Quote every line of the data below as it stands, omitting pictures.

* **Dataset excerpt**
□ □ □
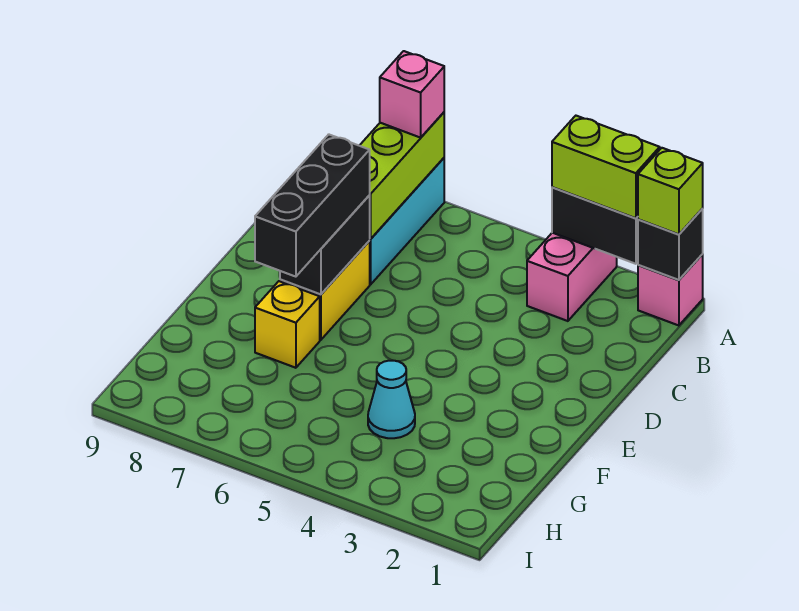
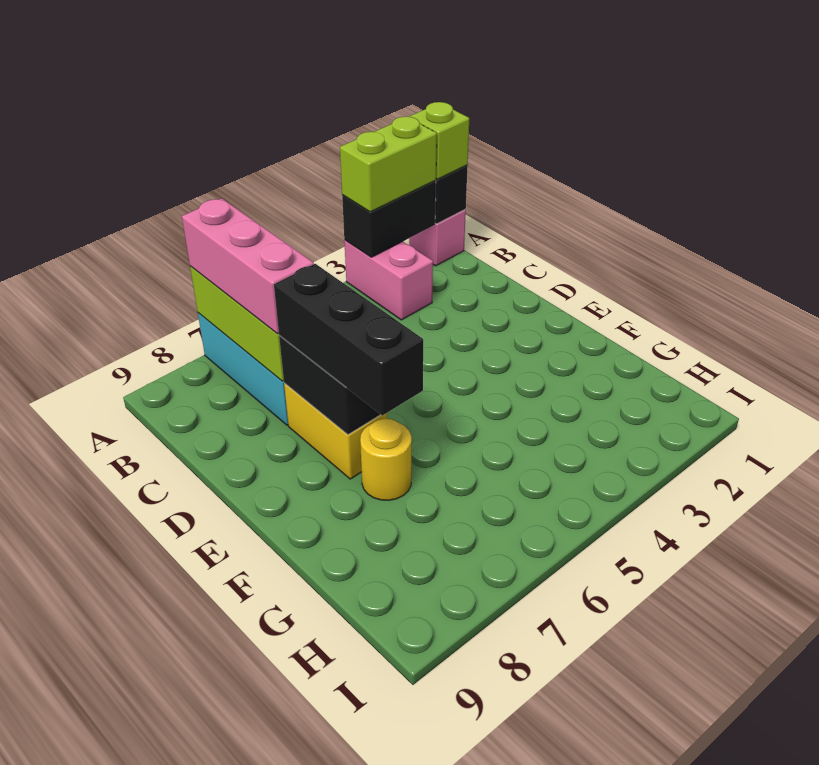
pink brick A7 level 3 -> pink brick A7:C7 level 3
yellow brick F7 level 1 -> yellow round brick F7 level 1
cyan cone G4 level 1 -> none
□ □ □
* **Response to this task**
pink brick A7 level 3 -> pink brick A7:C7 level 3
yellow brick F7 level 1 -> yellow round brick F7 level 1
cyan cone G4 level 1 -> none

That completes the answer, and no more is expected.